WHAT IS ASKED :: Show each line in the data below that contains the string "kern".

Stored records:
+++

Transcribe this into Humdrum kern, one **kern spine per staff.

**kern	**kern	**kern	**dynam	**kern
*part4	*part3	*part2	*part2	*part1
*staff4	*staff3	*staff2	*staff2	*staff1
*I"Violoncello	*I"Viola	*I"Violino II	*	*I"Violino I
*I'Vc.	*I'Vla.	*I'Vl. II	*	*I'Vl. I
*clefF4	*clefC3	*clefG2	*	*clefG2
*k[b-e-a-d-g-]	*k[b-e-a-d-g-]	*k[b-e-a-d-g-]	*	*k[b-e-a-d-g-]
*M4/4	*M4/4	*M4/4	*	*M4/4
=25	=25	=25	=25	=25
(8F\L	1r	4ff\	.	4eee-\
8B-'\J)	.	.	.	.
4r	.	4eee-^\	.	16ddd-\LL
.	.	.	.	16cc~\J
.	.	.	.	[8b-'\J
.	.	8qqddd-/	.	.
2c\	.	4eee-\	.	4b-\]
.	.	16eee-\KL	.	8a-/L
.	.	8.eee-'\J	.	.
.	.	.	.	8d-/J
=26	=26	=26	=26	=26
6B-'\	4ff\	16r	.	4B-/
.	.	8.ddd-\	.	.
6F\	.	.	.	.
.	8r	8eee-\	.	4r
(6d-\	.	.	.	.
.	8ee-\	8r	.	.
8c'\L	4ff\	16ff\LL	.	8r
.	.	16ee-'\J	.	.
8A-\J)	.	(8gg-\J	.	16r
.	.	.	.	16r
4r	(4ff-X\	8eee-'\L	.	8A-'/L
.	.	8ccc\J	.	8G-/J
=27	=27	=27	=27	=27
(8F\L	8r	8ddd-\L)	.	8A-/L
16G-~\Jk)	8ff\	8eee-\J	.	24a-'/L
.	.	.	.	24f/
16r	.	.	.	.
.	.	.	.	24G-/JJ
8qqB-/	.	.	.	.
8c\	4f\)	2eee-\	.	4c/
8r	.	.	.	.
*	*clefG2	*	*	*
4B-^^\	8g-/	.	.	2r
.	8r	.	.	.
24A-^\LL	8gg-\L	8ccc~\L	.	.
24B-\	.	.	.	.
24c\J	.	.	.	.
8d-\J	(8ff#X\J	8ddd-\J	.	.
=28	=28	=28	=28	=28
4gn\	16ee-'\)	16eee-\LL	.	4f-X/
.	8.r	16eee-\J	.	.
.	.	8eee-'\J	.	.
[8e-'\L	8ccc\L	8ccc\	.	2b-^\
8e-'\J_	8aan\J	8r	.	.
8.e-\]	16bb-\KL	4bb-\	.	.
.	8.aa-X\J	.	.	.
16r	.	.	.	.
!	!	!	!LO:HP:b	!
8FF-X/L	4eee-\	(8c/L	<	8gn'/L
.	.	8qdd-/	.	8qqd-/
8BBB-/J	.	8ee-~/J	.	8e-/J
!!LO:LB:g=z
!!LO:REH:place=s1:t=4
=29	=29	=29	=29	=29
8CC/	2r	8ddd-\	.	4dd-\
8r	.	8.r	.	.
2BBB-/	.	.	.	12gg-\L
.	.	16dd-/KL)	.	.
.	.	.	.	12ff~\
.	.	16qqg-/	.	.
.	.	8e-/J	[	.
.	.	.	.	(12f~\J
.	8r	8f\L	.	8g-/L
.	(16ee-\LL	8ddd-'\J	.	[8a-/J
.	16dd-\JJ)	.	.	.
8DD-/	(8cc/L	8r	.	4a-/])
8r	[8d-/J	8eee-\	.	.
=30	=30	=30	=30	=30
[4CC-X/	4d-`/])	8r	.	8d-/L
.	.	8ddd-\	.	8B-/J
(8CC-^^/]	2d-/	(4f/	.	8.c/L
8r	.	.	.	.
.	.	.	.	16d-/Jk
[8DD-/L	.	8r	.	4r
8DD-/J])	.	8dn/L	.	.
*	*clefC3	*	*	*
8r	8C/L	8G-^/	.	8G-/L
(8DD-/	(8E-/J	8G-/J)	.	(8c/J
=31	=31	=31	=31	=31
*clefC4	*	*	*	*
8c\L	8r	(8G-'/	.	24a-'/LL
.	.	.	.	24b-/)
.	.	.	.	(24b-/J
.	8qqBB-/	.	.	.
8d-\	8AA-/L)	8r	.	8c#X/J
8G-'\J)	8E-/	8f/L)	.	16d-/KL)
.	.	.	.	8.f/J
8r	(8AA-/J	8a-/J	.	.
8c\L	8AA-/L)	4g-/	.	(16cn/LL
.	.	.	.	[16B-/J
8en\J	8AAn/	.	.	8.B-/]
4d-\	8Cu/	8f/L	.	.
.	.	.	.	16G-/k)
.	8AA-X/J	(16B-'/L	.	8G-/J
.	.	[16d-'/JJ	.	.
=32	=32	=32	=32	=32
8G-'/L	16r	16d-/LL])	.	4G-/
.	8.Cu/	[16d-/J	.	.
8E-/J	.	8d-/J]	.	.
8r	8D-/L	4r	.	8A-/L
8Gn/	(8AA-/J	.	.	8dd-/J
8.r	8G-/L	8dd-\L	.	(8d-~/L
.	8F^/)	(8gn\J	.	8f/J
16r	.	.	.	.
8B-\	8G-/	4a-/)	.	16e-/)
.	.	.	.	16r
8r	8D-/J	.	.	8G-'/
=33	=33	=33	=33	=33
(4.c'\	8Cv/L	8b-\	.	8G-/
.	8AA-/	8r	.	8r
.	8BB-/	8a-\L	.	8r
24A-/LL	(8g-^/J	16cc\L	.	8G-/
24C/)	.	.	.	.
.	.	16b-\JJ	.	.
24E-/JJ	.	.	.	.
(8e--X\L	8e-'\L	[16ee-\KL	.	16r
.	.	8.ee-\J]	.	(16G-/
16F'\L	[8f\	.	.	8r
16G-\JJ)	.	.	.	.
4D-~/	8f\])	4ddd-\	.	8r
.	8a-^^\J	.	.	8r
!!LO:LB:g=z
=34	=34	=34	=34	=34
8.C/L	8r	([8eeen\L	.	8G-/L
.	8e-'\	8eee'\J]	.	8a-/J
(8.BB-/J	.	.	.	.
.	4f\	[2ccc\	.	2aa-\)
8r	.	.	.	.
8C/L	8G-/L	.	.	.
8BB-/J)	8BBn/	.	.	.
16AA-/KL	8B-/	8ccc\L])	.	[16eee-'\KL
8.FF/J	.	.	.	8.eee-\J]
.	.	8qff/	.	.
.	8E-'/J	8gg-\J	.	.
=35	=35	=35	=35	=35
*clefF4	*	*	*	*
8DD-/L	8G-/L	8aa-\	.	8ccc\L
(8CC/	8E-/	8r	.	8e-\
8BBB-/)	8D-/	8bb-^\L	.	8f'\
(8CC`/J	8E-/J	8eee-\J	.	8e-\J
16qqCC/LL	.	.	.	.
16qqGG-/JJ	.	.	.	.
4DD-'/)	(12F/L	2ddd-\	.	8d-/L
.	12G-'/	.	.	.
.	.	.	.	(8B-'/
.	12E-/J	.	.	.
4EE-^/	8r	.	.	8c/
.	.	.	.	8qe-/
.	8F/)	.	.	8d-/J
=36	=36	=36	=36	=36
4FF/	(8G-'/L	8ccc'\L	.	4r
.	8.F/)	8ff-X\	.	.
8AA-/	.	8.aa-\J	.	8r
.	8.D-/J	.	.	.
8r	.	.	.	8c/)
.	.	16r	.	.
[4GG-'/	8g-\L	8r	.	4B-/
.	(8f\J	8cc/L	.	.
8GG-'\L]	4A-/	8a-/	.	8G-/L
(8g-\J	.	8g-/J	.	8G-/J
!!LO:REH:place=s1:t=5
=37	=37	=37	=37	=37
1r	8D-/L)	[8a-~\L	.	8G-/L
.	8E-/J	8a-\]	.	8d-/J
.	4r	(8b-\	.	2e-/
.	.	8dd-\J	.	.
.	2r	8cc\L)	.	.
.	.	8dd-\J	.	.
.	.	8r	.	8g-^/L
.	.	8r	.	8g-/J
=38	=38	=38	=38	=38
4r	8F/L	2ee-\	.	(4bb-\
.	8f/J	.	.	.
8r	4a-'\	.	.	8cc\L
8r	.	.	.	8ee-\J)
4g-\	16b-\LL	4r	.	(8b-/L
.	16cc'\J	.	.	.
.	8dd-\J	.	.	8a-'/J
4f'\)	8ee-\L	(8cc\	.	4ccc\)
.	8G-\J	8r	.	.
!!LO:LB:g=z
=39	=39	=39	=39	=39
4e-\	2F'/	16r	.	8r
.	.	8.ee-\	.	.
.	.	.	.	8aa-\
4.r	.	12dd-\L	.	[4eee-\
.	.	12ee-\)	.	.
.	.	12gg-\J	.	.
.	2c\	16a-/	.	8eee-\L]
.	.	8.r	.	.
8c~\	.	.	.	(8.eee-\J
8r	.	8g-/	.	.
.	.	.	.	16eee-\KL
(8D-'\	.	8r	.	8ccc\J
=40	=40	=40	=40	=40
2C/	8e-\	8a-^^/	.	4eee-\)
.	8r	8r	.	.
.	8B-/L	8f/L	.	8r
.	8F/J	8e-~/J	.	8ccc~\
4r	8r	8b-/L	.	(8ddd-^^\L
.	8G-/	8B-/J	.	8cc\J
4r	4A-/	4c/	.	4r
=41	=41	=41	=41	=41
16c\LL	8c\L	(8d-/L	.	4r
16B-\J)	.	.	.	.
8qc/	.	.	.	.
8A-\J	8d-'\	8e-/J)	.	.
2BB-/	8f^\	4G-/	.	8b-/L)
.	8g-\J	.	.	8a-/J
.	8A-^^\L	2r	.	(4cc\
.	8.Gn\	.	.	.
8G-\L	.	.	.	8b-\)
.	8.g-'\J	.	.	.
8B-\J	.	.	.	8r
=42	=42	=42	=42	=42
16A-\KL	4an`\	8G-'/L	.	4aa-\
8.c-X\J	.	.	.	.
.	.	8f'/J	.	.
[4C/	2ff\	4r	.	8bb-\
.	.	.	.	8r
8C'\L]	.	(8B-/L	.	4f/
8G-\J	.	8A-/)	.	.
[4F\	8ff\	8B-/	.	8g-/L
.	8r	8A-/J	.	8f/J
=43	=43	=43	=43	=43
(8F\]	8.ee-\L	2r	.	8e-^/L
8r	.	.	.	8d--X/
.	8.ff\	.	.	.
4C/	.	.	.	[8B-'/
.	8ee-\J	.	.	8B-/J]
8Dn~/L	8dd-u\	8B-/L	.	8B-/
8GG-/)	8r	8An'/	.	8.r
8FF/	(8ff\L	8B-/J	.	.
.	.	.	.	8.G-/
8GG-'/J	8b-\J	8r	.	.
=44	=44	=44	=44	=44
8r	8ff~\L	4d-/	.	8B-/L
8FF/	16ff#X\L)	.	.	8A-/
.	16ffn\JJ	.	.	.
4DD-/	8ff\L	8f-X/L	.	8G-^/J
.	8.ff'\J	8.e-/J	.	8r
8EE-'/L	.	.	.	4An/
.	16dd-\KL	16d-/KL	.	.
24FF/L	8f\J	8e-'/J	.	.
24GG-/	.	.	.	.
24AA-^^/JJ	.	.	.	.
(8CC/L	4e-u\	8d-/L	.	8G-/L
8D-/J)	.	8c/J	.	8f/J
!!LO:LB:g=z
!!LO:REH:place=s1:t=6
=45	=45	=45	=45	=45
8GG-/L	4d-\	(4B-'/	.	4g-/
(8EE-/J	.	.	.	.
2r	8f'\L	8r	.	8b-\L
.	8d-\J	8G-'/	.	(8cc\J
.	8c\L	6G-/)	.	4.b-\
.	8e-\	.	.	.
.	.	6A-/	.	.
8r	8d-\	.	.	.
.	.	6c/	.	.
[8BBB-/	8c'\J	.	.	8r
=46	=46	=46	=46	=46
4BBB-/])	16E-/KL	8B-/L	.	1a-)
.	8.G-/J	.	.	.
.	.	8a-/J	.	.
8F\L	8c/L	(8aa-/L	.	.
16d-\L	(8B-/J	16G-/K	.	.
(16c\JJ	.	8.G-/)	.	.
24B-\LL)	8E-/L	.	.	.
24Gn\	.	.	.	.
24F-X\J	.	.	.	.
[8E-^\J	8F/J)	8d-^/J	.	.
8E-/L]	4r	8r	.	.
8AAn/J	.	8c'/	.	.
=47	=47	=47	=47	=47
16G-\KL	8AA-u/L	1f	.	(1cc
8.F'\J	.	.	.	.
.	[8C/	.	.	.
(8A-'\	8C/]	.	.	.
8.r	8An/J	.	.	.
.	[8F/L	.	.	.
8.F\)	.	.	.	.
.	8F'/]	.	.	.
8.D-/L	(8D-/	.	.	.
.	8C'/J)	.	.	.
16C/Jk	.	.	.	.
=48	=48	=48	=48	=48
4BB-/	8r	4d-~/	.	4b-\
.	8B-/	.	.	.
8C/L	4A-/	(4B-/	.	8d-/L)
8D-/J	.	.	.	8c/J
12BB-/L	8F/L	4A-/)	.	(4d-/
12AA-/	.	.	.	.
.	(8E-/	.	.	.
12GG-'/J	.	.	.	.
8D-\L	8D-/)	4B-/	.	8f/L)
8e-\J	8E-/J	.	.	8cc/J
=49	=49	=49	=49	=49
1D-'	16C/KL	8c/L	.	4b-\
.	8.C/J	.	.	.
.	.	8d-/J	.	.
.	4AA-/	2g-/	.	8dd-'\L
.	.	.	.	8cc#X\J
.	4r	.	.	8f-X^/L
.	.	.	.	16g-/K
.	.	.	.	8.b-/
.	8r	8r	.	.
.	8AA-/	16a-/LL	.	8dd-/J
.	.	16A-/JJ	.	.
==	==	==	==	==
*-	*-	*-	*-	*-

+++

RESULT OF THE TASK ::
Transcribe this into Humdrum kern, one **kern spine per staff.
**kern	**kern	**kern	**dynam	**kern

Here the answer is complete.